= Task to carry out =
All that is wanted is an exact copy of the lines below, starting at the one that contains "brown brick C8:E8" and running to the end.

Stored dataset items

# # # # # # #

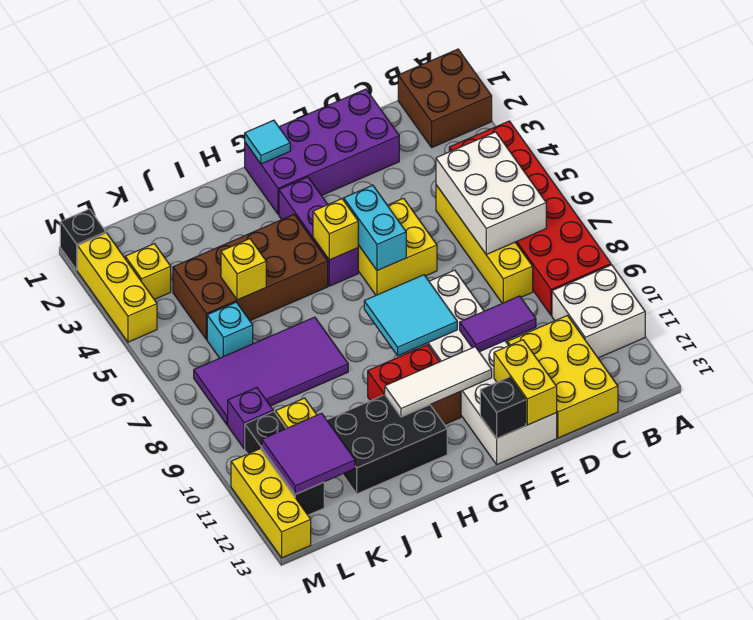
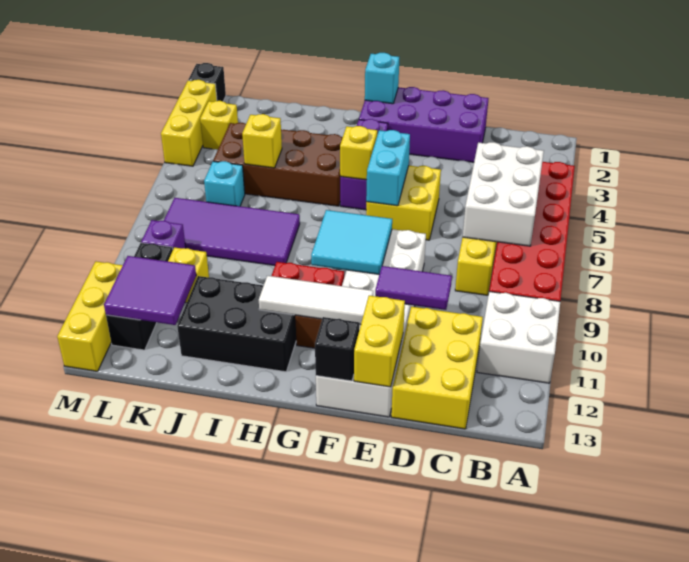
brown brick A1:B2 level 1 -> none
cyan tile G1 level 2 -> cyan brick G1 level 2

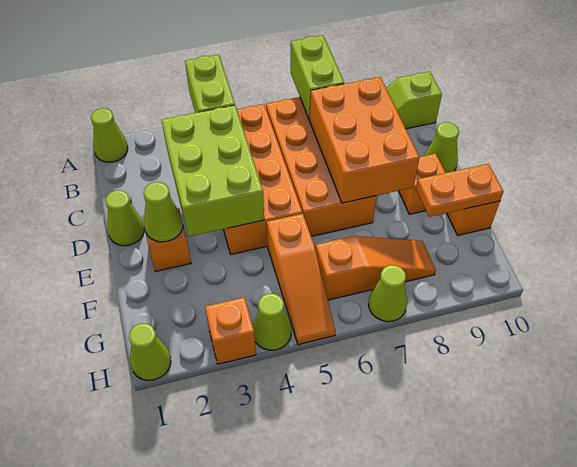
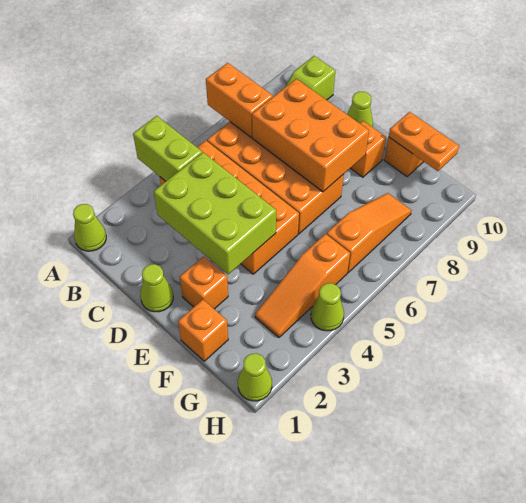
lime brick A7:B7 level 2 -> orange brick A7:B7 level 2
lime cone E2 level 2 -> none
orange slope F5:H5 level 1 top F -> orange slope G3:G5 level 1 top 5
orange plate F9:F10 level 2 -> orange plate F10:G10 level 2
orange brick H3 level 1 -> orange brick F1 level 1
lime cone H7 level 1 -> none

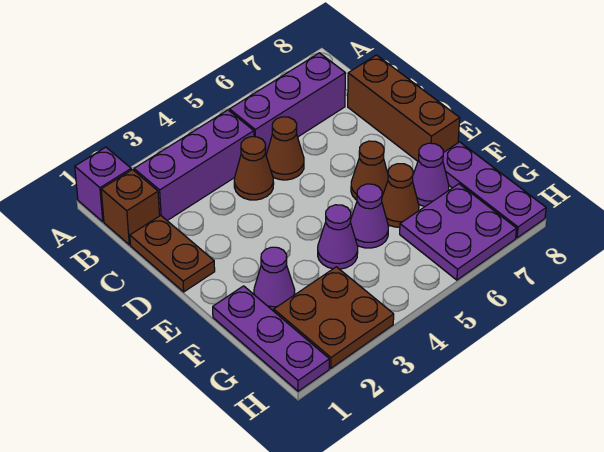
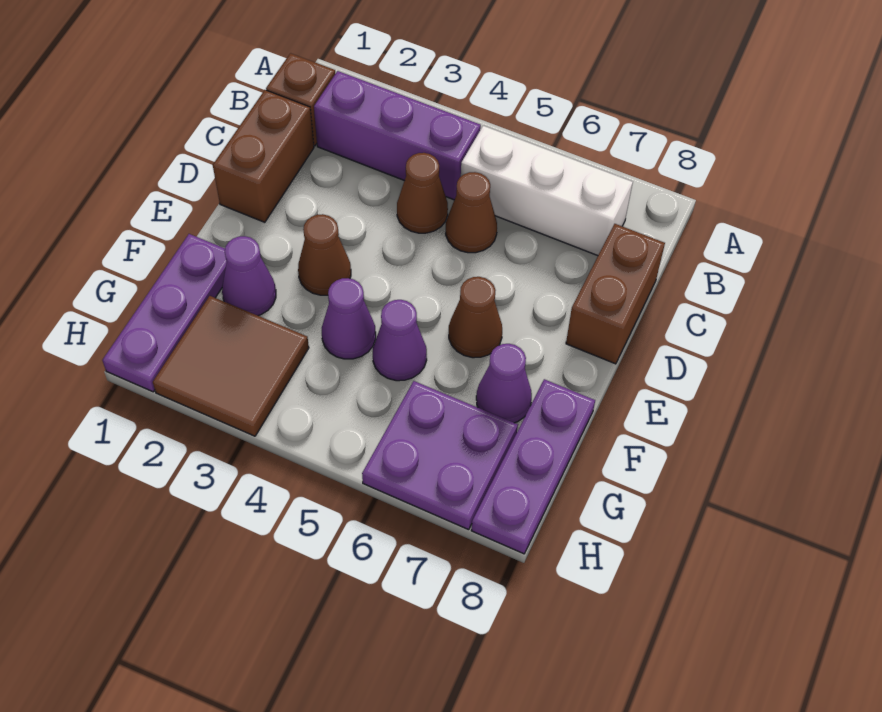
purple brick A1 level 1 -> none
purple brick B5:B7 level 1 -> white brick B5:B7 level 1
brown plate C1:D1 level 1 -> brown brick C1:D1 level 1
brown brick C8:E8 level 1 -> brown brick C8:D8 level 1
brown cone F6 level 1 -> brown cone E3 level 1
brown plate G2:H3 level 1 -> brown tile G2:H3 level 1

# # # # # # #

= Task solution =
brown brick C8:E8 level 1 -> brown brick C8:D8 level 1
brown cone F6 level 1 -> brown cone E3 level 1
brown plate G2:H3 level 1 -> brown tile G2:H3 level 1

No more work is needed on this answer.